* _About this exercise_: From the line with "purple tile G2 level 1 -> none" to the last line of the data below, repeat every line exactly and add nothing.

[Spatial object tracking data]
*** Block opens ***
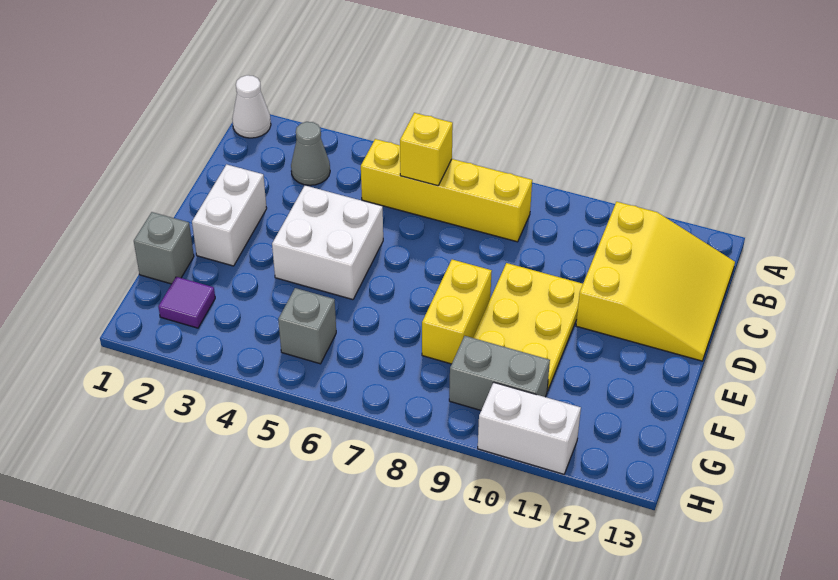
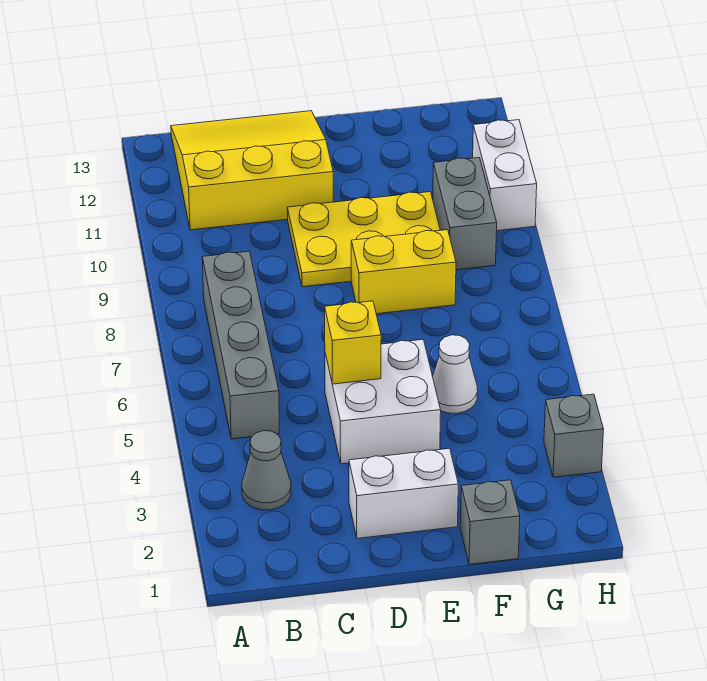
white cone A1 level 1 -> white cone F5 level 1
yellow brick B5:B8 level 1 -> grey brick B5:B8 level 1
yellow brick B6 level 2 -> yellow brick D5 level 2
purple tile G2 level 1 -> none
grey brick G5 level 1 -> grey brick H3 level 1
*** Block closes ***
* _Reply_:
purple tile G2 level 1 -> none
grey brick G5 level 1 -> grey brick H3 level 1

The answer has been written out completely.